**Supplied data**:

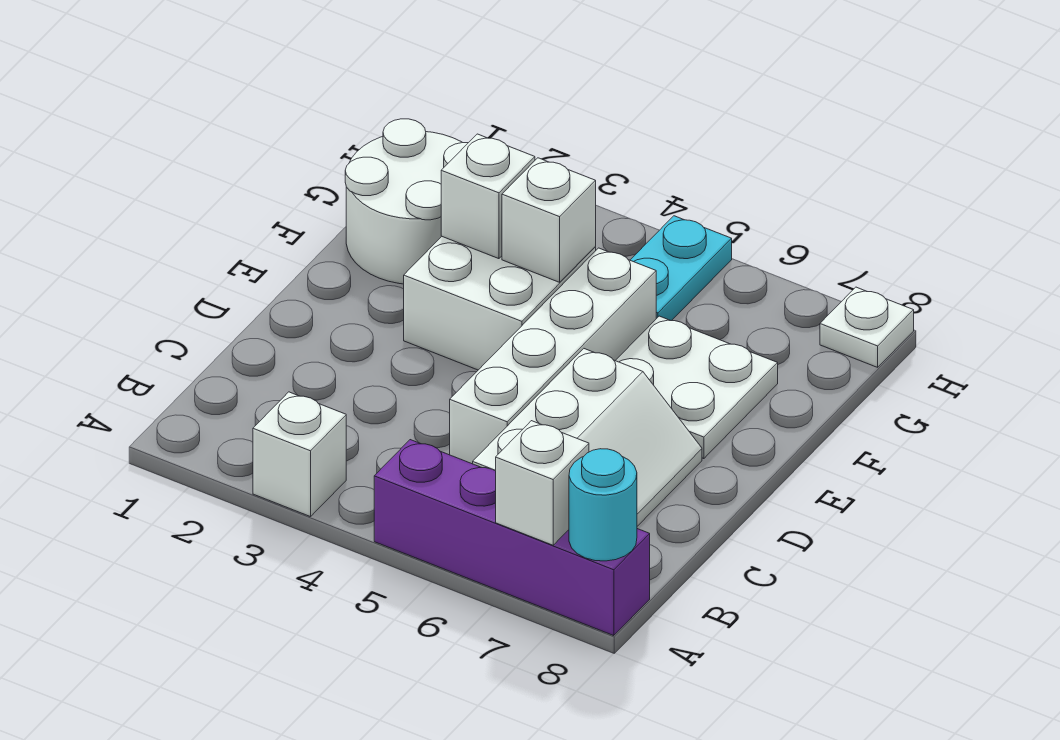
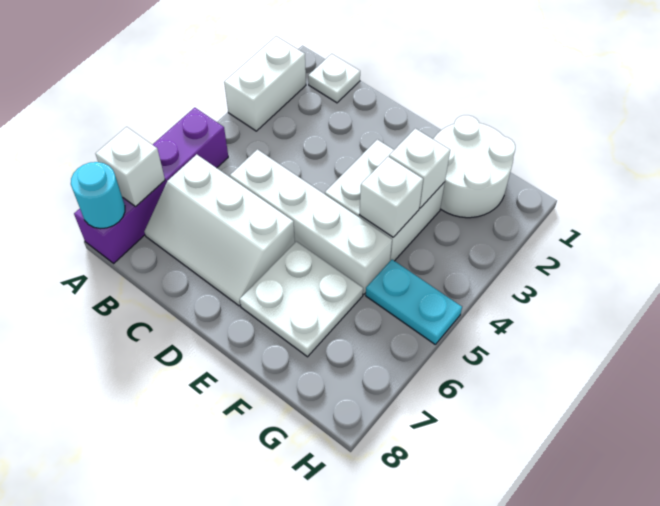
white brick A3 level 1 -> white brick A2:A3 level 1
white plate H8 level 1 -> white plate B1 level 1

--

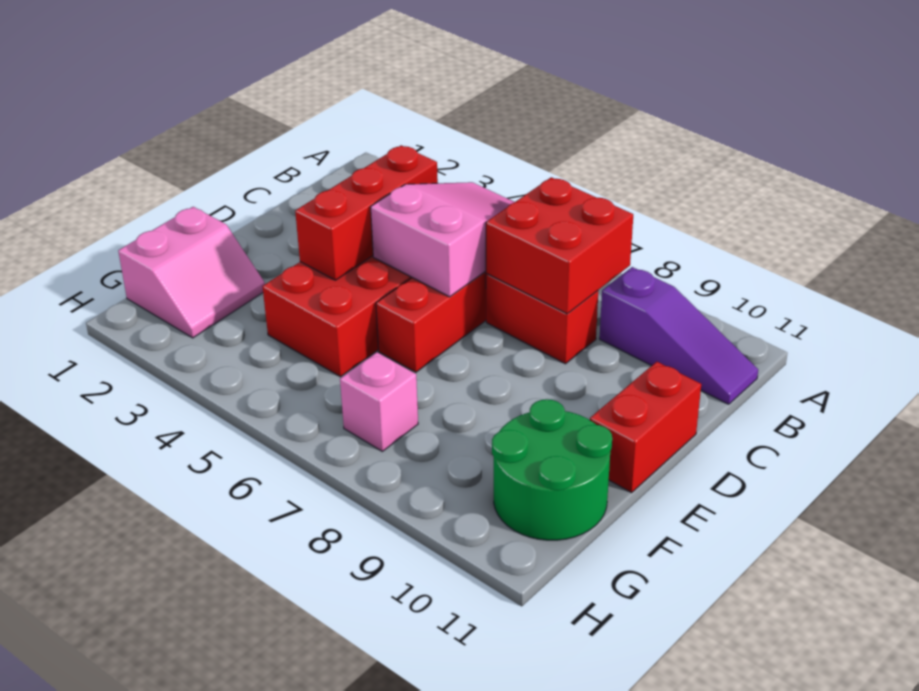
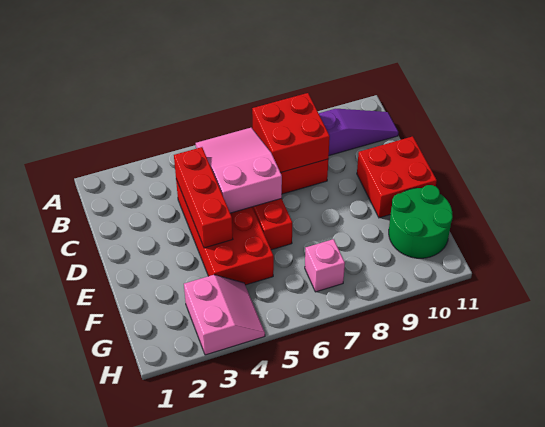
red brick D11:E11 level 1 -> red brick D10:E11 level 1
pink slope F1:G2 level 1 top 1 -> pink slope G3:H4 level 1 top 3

**Exercise prompt**:
Starting at the line above that contains "white brick A3", write out each line exactly until the line that contains "white plate H8" has been written, and stop there.

**Response**:
white brick A3 level 1 -> white brick A2:A3 level 1
white plate H8 level 1 -> white plate B1 level 1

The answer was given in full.